(Structured diff data)
★ ★ ★ ★

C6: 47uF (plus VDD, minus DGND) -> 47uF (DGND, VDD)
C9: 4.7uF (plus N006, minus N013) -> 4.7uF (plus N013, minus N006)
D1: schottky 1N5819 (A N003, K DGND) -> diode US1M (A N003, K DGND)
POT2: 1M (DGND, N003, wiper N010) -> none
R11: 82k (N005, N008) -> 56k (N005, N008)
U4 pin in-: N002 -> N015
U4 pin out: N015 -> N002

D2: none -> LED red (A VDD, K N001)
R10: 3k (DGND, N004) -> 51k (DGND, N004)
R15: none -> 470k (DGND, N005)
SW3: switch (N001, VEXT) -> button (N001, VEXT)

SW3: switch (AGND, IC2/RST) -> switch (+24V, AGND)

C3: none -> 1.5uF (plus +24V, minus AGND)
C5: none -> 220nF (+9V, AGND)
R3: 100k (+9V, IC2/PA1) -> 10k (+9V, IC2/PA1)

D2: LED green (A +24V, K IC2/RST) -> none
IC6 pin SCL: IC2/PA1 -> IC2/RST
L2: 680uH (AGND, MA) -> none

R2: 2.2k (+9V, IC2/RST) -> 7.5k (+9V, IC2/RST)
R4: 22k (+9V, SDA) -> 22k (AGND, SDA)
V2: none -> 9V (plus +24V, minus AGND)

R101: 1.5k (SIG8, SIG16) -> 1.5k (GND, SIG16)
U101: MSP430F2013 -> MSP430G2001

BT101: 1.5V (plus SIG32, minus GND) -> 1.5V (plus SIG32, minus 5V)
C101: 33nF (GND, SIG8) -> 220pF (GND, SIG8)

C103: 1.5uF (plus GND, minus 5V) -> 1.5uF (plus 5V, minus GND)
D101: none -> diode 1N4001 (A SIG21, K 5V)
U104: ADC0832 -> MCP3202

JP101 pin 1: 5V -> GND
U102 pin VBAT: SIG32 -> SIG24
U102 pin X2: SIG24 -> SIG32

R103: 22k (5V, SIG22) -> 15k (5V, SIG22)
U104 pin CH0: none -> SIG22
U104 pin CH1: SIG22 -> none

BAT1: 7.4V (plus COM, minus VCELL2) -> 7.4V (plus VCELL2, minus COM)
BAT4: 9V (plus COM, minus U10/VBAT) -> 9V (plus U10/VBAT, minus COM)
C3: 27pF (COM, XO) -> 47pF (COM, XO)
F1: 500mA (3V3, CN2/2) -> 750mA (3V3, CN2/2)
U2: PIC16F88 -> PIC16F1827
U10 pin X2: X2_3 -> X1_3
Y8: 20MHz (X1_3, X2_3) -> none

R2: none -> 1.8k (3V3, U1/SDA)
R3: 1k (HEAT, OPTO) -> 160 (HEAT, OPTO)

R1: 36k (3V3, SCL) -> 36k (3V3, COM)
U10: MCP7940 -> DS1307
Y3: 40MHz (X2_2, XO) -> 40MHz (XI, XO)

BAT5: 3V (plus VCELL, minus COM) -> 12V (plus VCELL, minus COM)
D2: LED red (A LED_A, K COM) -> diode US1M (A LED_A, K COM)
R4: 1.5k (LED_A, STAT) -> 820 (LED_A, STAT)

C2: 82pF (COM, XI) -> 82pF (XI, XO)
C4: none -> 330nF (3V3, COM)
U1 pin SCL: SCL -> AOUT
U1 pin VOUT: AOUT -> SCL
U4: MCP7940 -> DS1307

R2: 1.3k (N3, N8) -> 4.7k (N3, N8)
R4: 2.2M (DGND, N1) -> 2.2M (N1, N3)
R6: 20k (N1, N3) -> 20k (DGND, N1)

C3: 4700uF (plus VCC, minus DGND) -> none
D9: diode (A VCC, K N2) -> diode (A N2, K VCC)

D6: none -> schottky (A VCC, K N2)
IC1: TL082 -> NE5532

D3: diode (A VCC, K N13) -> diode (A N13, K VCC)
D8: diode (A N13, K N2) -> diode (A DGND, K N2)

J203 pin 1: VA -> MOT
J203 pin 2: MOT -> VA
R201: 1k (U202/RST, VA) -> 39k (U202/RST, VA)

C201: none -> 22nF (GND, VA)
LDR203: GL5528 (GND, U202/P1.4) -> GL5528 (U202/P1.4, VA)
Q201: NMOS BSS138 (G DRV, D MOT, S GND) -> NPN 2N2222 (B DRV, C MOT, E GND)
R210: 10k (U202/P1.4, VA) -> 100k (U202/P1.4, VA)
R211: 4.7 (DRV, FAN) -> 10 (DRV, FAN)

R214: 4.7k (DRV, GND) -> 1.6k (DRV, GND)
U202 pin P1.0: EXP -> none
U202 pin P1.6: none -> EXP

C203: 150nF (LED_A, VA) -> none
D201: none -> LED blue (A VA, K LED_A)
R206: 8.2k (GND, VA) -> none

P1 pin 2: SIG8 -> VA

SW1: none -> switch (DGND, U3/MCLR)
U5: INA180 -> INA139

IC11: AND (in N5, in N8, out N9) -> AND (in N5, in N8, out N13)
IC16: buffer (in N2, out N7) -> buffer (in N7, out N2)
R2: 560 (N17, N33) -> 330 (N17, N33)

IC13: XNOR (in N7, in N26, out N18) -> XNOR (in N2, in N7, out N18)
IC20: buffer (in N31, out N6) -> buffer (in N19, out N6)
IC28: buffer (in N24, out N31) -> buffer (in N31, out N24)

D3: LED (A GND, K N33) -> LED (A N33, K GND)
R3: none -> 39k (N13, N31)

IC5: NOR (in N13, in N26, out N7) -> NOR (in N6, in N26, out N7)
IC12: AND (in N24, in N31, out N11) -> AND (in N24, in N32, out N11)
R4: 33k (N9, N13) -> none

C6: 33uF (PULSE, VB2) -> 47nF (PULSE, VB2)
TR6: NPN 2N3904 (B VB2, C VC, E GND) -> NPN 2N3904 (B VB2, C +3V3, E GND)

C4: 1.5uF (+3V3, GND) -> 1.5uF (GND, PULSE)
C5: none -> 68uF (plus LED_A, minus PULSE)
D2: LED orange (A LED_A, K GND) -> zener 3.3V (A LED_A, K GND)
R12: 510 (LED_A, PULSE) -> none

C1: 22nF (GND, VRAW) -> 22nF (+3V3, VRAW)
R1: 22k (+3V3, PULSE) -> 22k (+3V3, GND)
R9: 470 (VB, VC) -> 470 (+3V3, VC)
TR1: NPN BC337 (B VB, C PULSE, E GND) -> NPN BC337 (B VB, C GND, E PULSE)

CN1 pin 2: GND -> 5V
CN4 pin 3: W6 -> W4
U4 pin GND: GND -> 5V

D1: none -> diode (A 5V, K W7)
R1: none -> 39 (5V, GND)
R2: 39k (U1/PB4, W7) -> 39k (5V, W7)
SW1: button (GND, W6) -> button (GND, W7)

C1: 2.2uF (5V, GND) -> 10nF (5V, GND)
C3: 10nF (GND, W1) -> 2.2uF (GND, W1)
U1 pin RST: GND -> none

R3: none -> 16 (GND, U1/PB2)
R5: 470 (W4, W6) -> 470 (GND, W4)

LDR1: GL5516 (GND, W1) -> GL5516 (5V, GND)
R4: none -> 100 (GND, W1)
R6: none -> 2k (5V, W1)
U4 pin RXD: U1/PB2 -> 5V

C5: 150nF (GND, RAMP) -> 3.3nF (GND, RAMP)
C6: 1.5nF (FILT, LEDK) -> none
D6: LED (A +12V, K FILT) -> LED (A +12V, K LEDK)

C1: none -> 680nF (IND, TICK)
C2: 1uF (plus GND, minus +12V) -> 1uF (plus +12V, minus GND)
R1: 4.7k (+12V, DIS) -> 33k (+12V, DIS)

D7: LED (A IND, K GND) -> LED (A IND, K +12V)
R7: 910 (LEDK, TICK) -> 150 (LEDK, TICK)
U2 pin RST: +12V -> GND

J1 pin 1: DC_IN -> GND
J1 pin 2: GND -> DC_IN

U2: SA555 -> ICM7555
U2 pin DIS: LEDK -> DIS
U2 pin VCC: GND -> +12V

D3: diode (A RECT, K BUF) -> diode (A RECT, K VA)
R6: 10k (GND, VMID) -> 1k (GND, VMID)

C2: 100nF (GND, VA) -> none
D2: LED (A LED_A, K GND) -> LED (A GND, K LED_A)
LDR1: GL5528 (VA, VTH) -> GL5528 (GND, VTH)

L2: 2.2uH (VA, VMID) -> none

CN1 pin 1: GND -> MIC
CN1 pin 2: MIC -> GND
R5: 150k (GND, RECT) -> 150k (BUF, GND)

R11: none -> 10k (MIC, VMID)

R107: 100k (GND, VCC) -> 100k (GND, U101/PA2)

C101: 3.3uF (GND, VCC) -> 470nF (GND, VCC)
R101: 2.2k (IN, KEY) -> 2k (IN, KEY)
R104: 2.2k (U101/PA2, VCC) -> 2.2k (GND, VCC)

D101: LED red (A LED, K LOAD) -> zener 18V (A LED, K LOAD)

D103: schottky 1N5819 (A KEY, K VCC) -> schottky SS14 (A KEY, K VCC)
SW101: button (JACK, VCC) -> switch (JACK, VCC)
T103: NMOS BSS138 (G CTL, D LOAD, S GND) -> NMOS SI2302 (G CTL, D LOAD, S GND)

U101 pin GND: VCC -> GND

★ ★ ★ ★

[GOAL OF THE EXERCISE]
Work through the records line by line, and once you reach the final line, report only how many held "button".

[REPLY]
3